What to work on:
Sift through the material below and return the lines with "first".

Data to use:
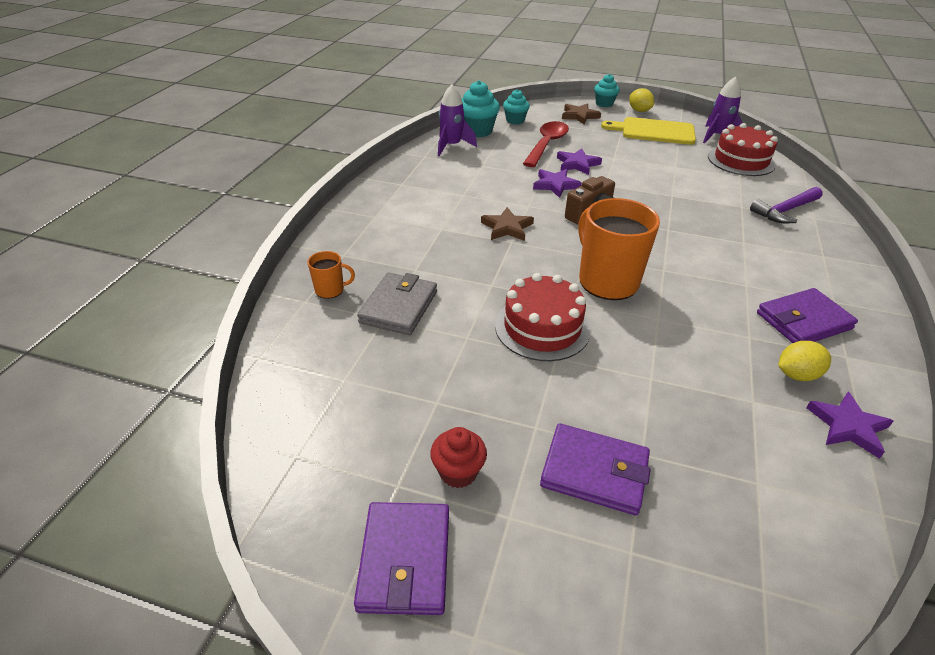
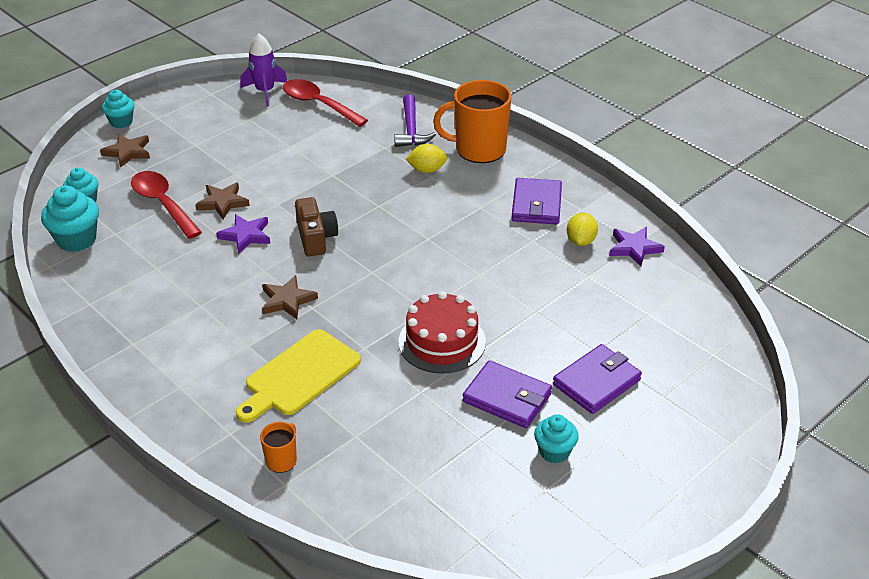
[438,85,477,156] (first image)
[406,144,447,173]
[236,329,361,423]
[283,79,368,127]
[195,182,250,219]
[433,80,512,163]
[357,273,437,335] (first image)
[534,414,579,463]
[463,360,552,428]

Result of this task:
[438,85,477,156] (first image)
[357,273,437,335] (first image)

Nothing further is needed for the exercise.